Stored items

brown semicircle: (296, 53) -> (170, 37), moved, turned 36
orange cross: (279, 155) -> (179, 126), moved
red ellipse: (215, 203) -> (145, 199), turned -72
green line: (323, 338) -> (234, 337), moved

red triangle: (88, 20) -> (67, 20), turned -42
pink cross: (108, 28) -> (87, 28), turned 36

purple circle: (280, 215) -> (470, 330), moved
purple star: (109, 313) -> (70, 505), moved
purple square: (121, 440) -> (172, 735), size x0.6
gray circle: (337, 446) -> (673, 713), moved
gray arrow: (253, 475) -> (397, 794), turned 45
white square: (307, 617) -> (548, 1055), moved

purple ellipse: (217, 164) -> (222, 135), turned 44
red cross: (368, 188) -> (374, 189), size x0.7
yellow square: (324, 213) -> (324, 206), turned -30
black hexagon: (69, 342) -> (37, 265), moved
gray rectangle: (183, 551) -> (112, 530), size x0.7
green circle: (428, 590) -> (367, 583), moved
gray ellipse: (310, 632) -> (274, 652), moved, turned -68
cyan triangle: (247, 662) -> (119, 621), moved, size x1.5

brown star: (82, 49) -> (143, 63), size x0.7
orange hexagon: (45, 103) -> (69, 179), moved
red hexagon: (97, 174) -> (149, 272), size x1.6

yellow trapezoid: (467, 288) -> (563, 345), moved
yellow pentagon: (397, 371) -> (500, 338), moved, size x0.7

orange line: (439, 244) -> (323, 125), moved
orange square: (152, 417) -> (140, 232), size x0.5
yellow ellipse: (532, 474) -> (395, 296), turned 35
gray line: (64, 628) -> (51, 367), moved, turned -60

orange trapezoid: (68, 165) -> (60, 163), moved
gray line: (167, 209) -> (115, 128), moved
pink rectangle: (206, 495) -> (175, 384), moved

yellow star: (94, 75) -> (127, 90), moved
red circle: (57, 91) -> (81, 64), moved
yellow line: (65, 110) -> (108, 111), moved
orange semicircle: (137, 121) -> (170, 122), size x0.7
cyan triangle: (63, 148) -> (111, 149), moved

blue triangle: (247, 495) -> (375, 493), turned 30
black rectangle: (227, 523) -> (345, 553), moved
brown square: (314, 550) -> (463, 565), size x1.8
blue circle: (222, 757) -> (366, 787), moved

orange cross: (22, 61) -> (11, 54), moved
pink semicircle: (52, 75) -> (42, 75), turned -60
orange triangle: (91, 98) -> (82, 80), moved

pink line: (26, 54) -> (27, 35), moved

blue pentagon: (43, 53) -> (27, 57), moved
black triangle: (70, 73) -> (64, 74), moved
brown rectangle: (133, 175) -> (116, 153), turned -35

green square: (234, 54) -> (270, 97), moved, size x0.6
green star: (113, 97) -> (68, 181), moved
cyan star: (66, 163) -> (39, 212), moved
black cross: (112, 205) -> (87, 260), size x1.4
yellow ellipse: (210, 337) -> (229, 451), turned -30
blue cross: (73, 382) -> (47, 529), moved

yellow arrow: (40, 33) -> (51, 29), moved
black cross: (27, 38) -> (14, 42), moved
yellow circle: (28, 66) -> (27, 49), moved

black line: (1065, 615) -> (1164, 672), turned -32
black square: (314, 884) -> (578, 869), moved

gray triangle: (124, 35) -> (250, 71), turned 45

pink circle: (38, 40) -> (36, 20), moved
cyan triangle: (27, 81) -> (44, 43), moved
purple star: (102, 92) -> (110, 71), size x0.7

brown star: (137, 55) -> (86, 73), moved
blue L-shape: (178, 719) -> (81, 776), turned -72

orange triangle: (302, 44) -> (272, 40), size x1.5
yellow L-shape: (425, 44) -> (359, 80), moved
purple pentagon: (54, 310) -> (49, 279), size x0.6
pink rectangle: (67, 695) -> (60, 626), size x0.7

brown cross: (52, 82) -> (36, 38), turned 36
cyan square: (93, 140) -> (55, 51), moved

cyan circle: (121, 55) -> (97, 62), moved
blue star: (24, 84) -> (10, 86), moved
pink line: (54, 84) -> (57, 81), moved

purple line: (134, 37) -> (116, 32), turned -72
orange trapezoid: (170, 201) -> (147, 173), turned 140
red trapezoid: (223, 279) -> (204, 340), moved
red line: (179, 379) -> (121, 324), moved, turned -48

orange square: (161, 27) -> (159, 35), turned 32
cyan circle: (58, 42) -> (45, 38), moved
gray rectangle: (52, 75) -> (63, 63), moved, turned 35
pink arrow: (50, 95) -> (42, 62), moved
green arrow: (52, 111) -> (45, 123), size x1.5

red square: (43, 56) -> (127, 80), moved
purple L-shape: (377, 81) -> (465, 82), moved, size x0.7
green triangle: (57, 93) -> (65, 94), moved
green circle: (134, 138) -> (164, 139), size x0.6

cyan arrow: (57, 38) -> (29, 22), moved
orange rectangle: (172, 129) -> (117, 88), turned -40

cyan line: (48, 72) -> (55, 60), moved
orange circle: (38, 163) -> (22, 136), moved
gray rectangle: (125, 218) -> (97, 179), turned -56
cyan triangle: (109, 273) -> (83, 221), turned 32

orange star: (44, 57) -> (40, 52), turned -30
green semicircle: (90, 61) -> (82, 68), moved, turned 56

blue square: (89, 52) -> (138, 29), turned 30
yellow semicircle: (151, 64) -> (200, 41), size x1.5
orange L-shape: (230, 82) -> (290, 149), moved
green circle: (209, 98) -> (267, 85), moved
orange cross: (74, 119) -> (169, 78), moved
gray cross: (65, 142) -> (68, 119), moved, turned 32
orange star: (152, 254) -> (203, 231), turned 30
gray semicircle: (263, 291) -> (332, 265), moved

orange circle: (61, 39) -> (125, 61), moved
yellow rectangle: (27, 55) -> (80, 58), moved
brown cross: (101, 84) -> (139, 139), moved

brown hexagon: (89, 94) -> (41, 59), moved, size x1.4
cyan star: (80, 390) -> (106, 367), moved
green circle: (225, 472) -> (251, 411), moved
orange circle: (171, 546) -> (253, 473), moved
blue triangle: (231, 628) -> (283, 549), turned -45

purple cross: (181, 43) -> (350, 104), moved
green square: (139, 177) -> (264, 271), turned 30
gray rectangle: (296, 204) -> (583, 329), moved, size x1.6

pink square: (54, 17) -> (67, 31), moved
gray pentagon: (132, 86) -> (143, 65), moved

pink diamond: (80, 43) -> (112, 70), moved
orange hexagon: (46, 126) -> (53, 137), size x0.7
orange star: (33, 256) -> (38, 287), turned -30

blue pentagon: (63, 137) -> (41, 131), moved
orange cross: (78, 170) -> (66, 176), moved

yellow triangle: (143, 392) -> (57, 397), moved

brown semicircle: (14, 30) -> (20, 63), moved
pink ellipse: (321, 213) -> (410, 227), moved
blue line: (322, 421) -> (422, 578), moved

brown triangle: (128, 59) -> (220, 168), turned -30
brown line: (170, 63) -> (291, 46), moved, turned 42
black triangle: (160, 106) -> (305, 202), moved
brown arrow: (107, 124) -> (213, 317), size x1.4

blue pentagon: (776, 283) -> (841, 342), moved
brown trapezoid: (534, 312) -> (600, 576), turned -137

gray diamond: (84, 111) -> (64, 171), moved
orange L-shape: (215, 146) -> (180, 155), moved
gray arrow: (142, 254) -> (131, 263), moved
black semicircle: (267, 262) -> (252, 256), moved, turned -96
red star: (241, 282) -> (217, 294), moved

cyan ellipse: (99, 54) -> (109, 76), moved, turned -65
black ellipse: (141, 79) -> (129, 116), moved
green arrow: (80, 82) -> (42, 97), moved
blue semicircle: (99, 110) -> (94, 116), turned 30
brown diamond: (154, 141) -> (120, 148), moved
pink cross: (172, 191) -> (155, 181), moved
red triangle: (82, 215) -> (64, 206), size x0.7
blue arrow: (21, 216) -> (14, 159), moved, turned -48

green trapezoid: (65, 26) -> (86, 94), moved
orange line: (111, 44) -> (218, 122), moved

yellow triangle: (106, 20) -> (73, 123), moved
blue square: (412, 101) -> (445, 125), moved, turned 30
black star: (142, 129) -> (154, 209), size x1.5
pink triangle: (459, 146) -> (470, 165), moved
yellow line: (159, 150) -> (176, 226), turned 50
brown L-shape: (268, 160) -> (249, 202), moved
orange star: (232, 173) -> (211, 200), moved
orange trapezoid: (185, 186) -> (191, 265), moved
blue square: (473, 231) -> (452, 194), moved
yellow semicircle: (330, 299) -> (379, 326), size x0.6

▸ **Brief**: All lines in the data above from the one with "orange cross: (74, 119) -> (169, 78), moved" through the one with "green circle: (225, 472) -> (251, 411), moved" must be repeated exactly, and no others.

▸ **Solution to this task**:
orange cross: (74, 119) -> (169, 78), moved
gray cross: (65, 142) -> (68, 119), moved, turned 32
orange star: (152, 254) -> (203, 231), turned 30
gray semicircle: (263, 291) -> (332, 265), moved

orange circle: (61, 39) -> (125, 61), moved
yellow rectangle: (27, 55) -> (80, 58), moved
brown cross: (101, 84) -> (139, 139), moved

brown hexagon: (89, 94) -> (41, 59), moved, size x1.4
cyan star: (80, 390) -> (106, 367), moved
green circle: (225, 472) -> (251, 411), moved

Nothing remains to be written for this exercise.